Your goal: Copy out each line of the material in which the word "DGND" can be found.

Dataset excerpts:
# # # # #
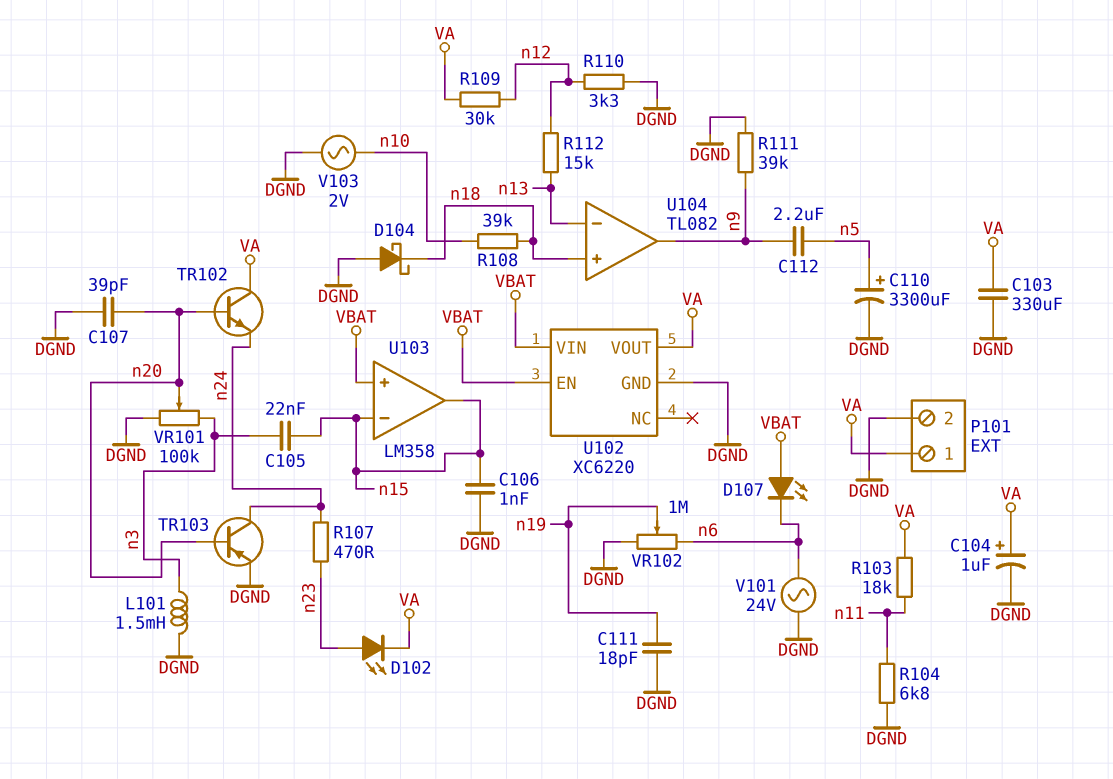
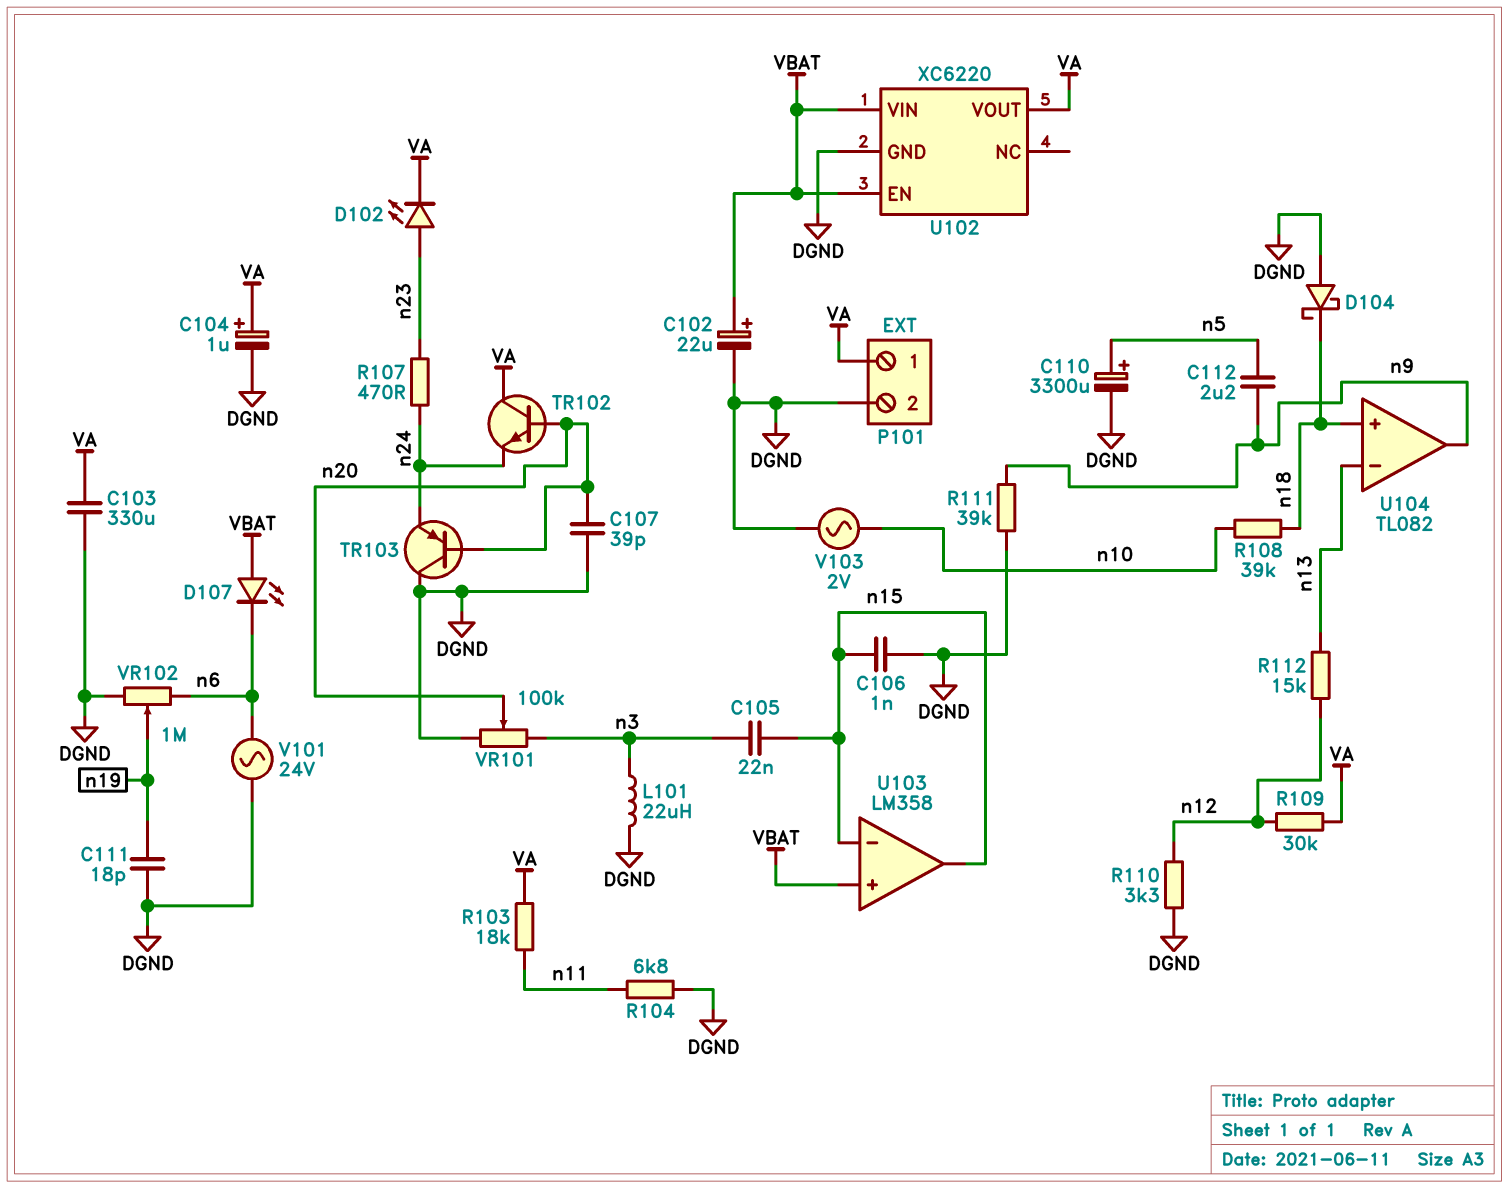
C102: none -> 22uF (plus VBAT, minus DGND)
L101: 1.5mH (DGND, n3) -> 22uH (DGND, n3)
TR103: PNP (B n20, C n24, E DGND) -> PNP (B n20, C DGND, E n24)

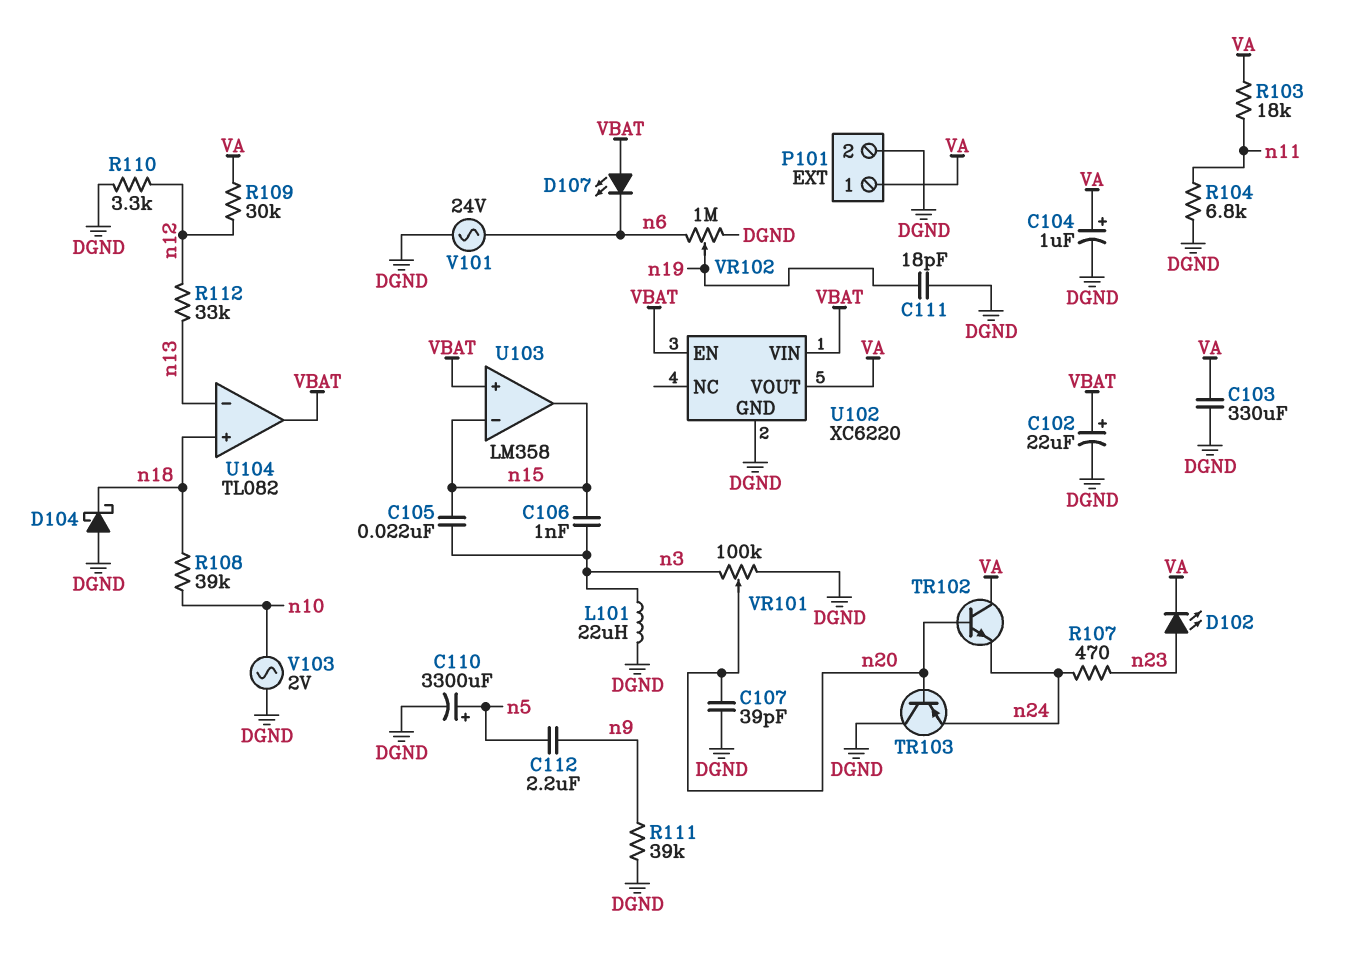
C106: 1nF (DGND, n15) -> 1nF (n3, n15)
R112: 15k (n12, n13) -> 33k (n12, n13)
U104 pin out: n9 -> VBAT

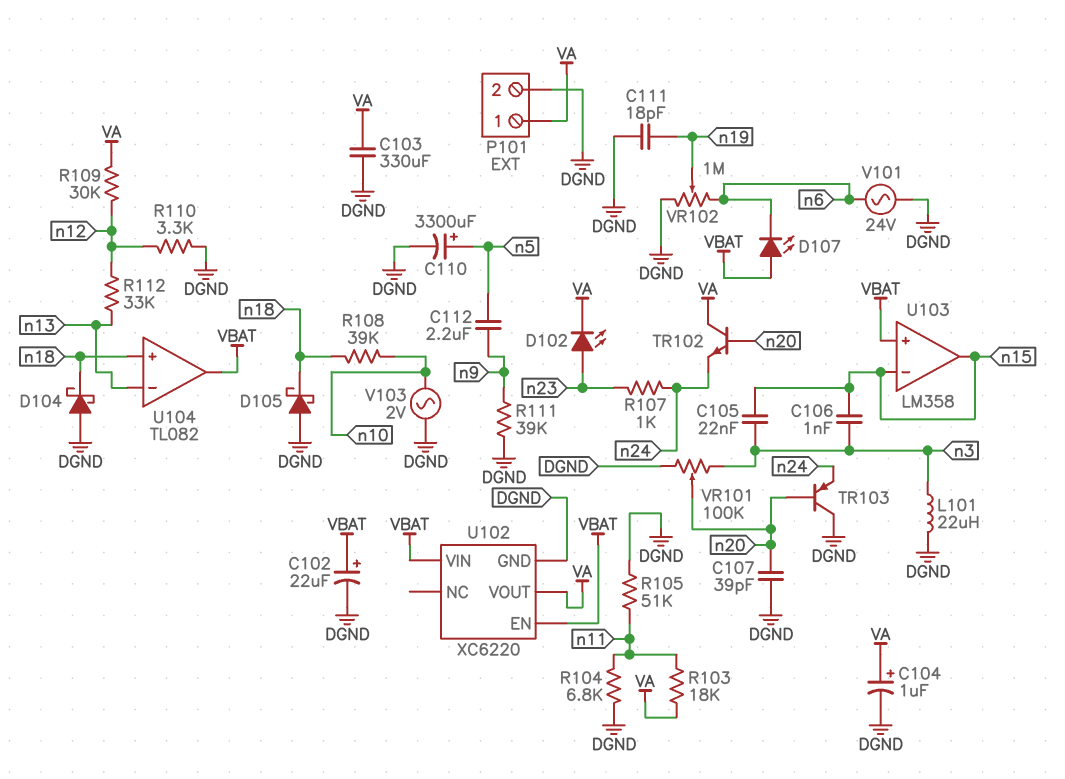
D105: none -> schottky (A DGND, K n18)
R105: none -> 51k (DGND, n11)
R107: 470 (n23, n24) -> 1k (n23, n24)

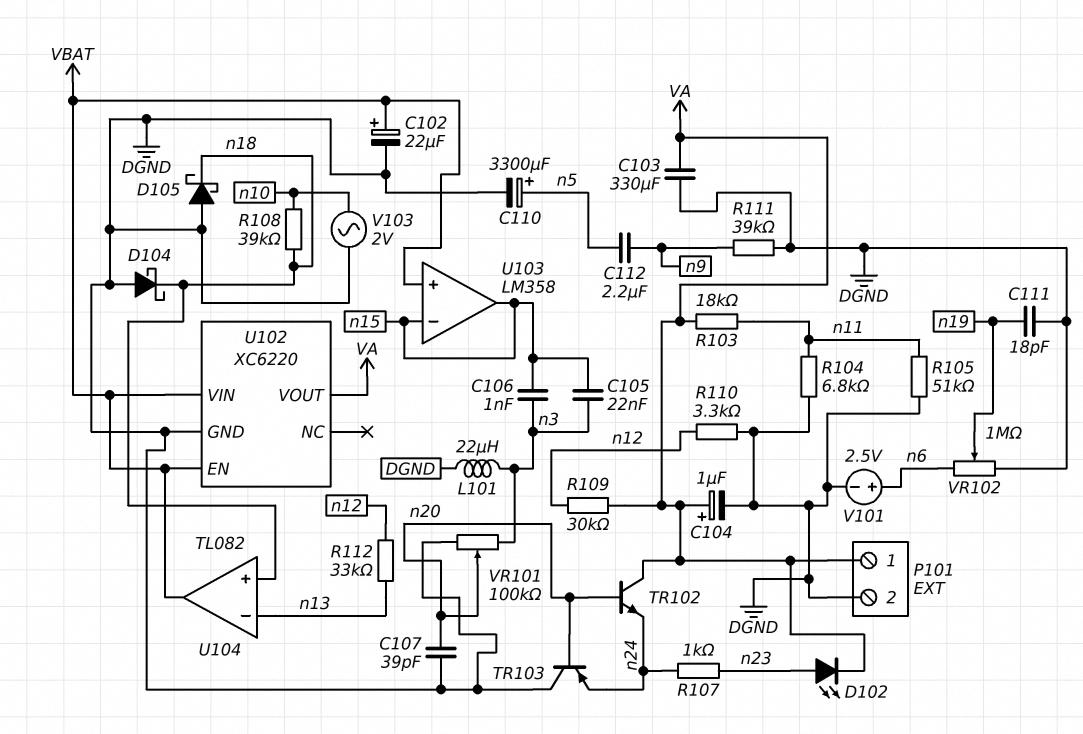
D107: LED (A VBAT, K n6) -> none
V101: AC 24V (DGND, n6) -> 2.5V (plus n6, minus DGND)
# # # # #
Answer to this task:
C102: none -> 22uF (plus VBAT, minus DGND)
L101: 1.5mH (DGND, n3) -> 22uH (DGND, n3)
TR103: PNP (B n20, C n24, E DGND) -> PNP (B n20, C DGND, E n24)
C106: 1nF (DGND, n15) -> 1nF (n3, n15)
D105: none -> schottky (A DGND, K n18)
R105: none -> 51k (DGND, n11)
V101: AC 24V (DGND, n6) -> 2.5V (plus n6, minus DGND)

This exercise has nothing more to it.